- Exercise instructions: Take the entries below and write them out exactly, with each picture removed.

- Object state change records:
_ _ _ _ _ _ _

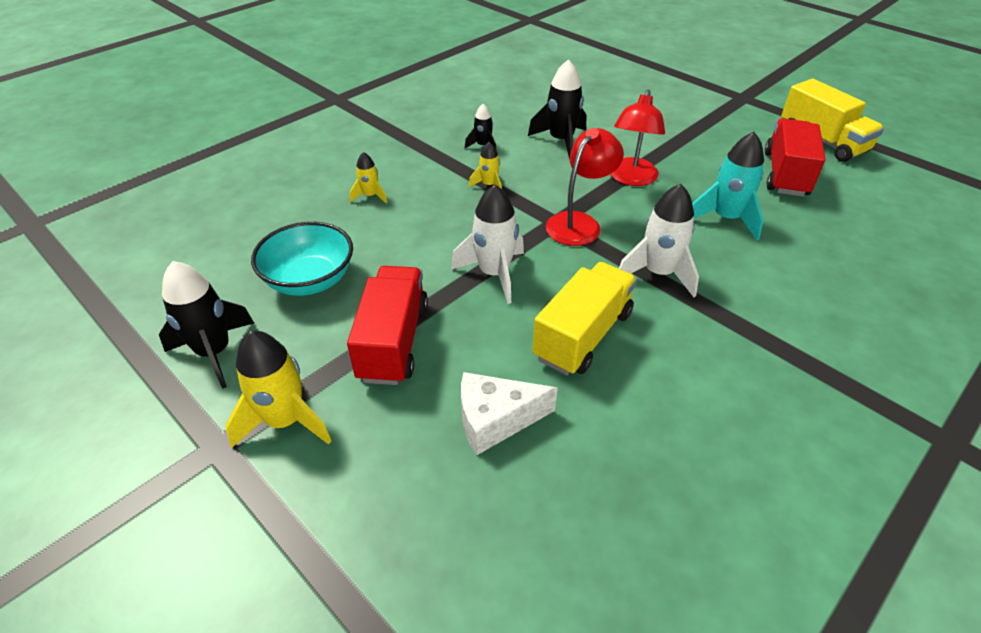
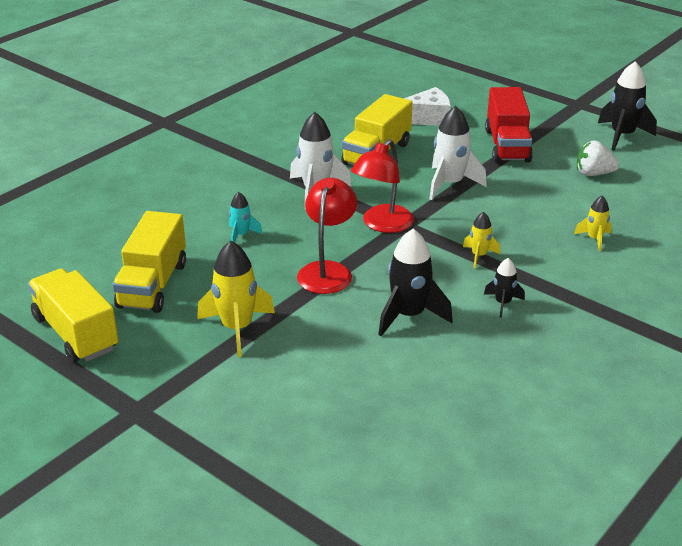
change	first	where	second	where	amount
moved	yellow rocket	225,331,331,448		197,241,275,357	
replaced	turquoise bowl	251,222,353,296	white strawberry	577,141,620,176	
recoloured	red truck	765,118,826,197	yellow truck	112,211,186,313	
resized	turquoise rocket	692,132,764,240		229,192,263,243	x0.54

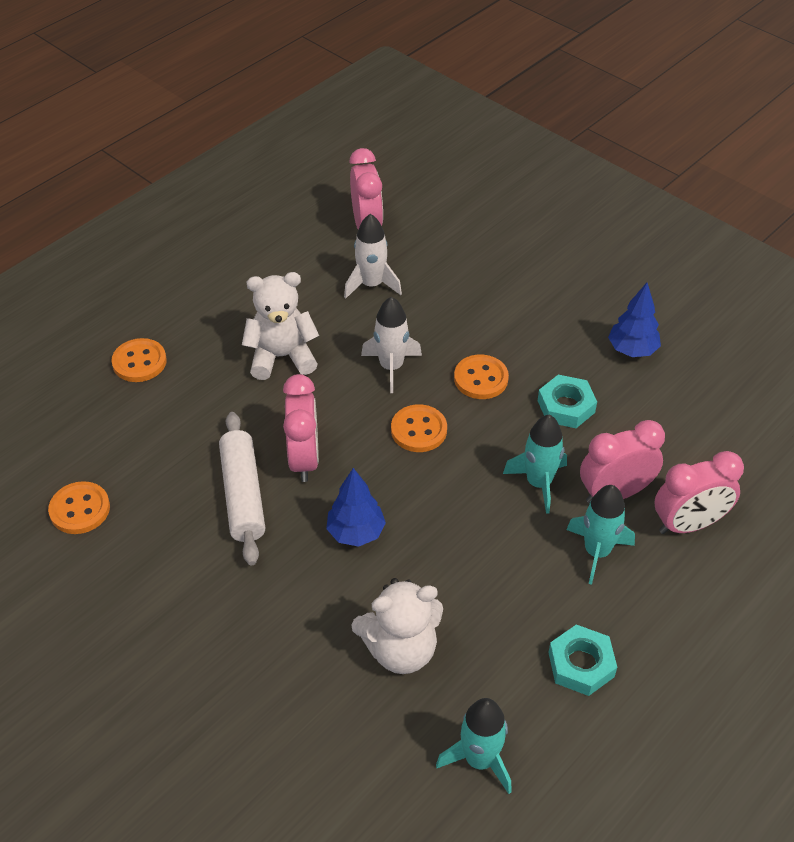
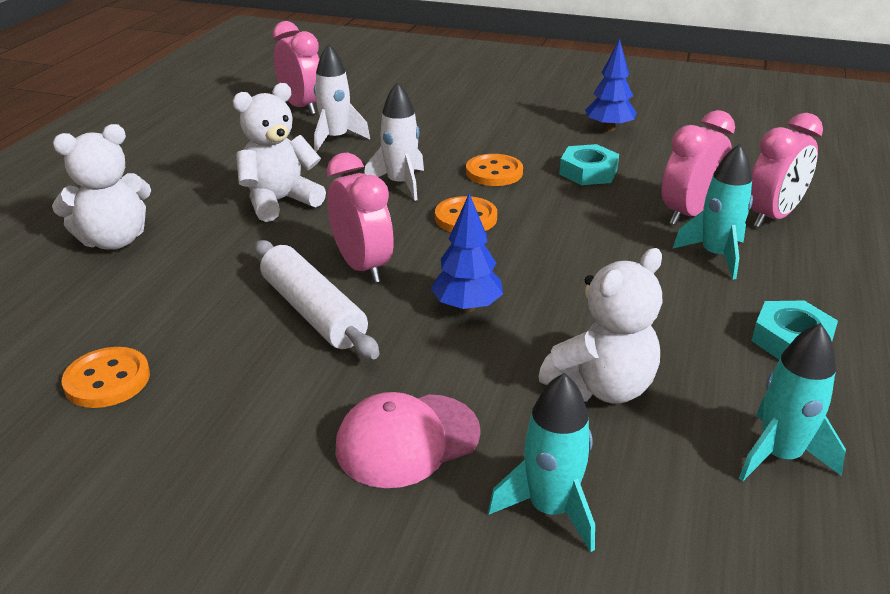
change	first	where	second	where	amount
added			pink cap	336,392,481,488	
moved	turquoise rocket	503,415,567,514		488,373,595,552	
replaced	orange button	111,338,167,382	white teddy bear	52,124,151,250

_ _ _ _ _ _ _

- Exercise output:
change	first	where	second	where	amount
moved	yellow rocket	225,331,331,448		197,241,275,357	
replaced	turquoise bowl	251,222,353,296	white strawberry	577,141,620,176	
recoloured	red truck	765,118,826,197	yellow truck	112,211,186,313	
resized	turquoise rocket	692,132,764,240		229,192,263,243	x0.54

change	first	where	second	where	amount
added			pink cap	336,392,481,488	
moved	turquoise rocket	503,415,567,514		488,373,595,552	
replaced	orange button	111,338,167,382	white teddy bear	52,124,151,250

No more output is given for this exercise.